-------- RECORDS PROVIDED
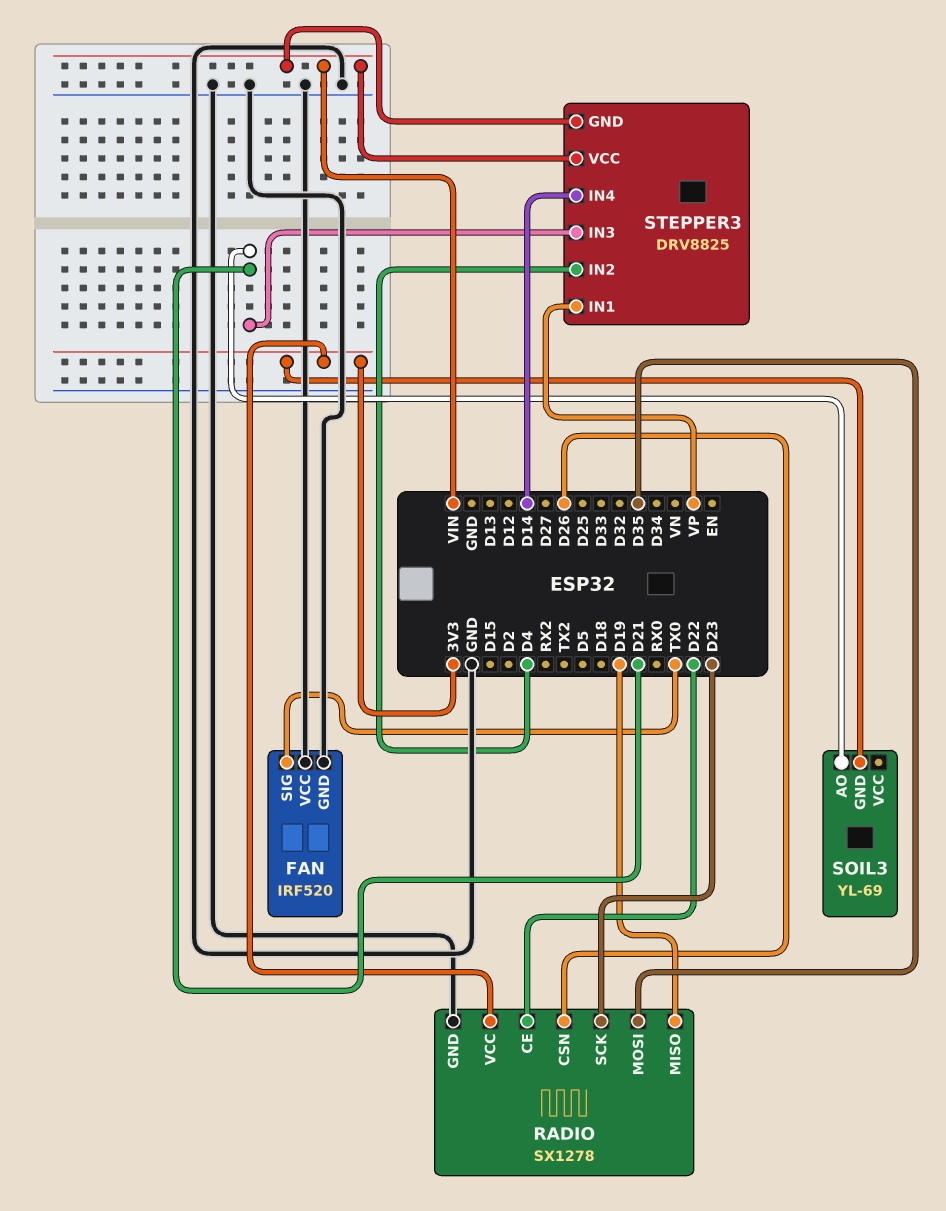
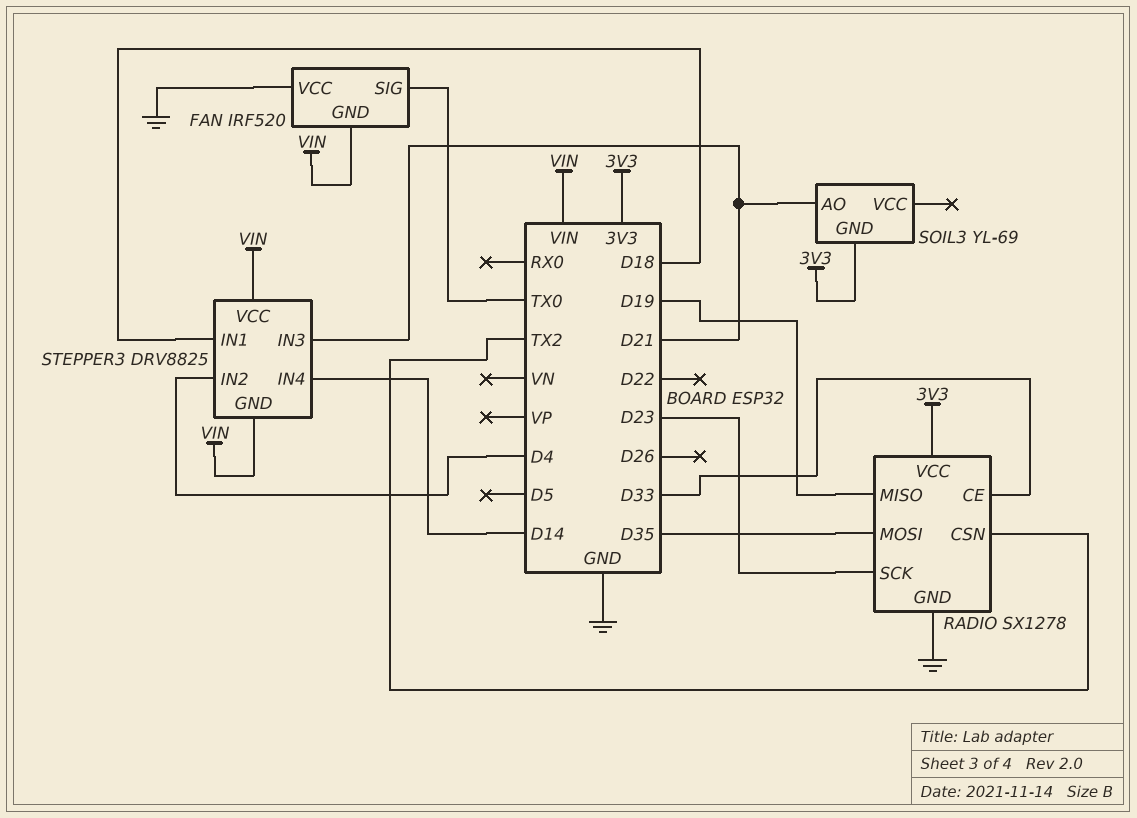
FAN pin GND: GND -> VIN
RADIO pin CE: D22 -> D33
RADIO pin CSN: D26 -> TX2
STEPPER3 pin IN1: VP -> D18

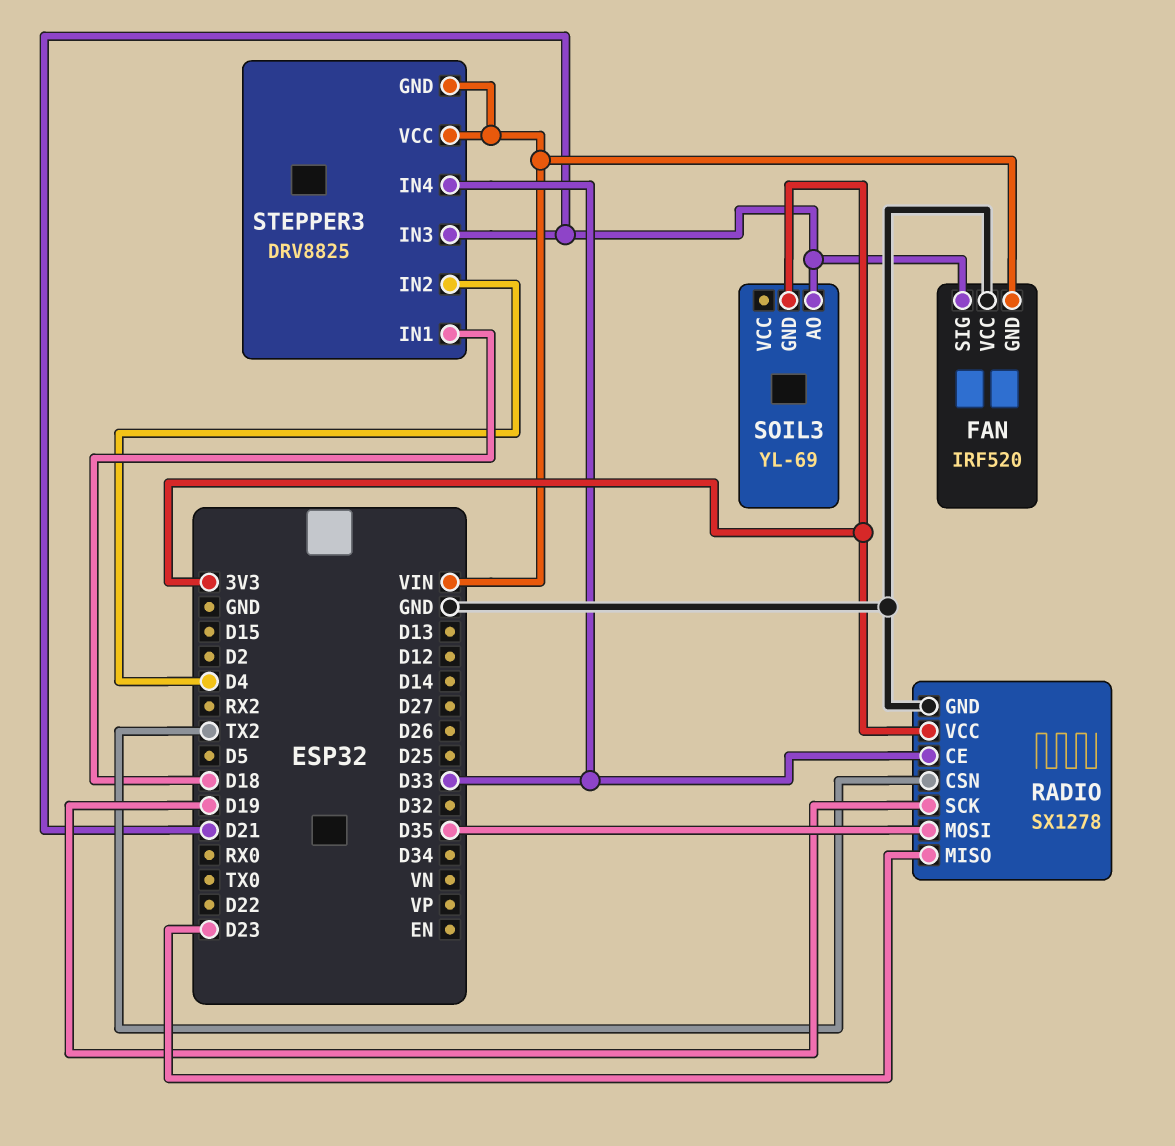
FAN pin SIG: TX0 -> D21
RADIO pin MISO: D19 -> D23
RADIO pin SCK: D23 -> D19
STEPPER3 pin IN4: D14 -> D33

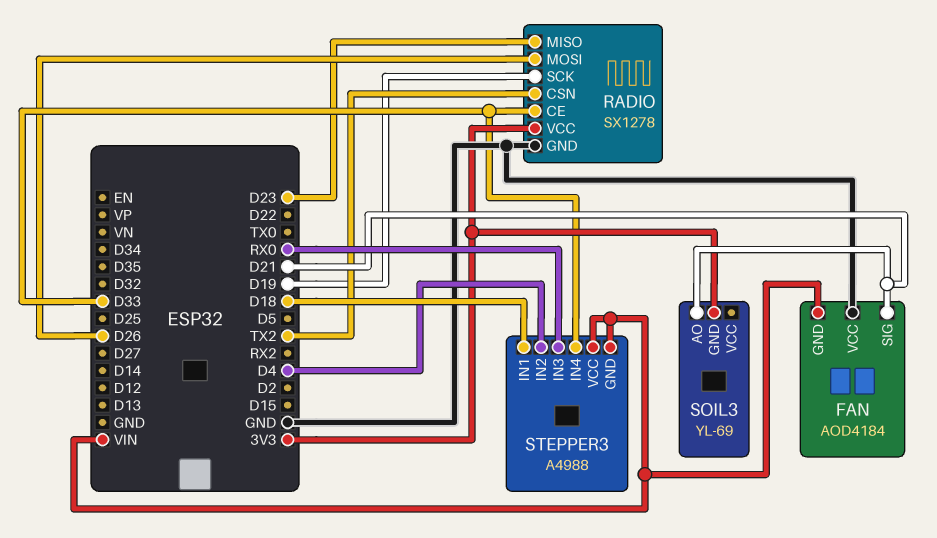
FAN: IRF520 -> AOD4184
RADIO pin MOSI: D35 -> D26
STEPPER3: DRV8825 -> A4988
STEPPER3 pin IN3: D21 -> RX0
----------------
▶ **EXERCISE AIM**
The lines to copy begin at the one containing "RADIO pin SCK: D23 -> D19" and end at the last line of the records. Set down exactly those lines and no others, both ends included, and omit all pictures.

▶ **EXPECTED OUTPUT**
RADIO pin SCK: D23 -> D19
STEPPER3 pin IN4: D14 -> D33

FAN: IRF520 -> AOD4184
RADIO pin MOSI: D35 -> D26
STEPPER3: DRV8825 -> A4988
STEPPER3 pin IN3: D21 -> RX0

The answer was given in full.